[[ GIVEN DATA open ]]

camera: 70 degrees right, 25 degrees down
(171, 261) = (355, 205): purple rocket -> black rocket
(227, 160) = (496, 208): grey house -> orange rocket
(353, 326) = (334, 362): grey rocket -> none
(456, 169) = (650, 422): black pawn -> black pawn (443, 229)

[[ GIVEN DATA closed ]]

• _BRIEF_
Write out each line above with the word "black".

• _REPLY TO THE TASK_
(171, 261) = (355, 205): purple rocket -> black rocket
(456, 169) = (650, 422): black pawn -> black pawn (443, 229)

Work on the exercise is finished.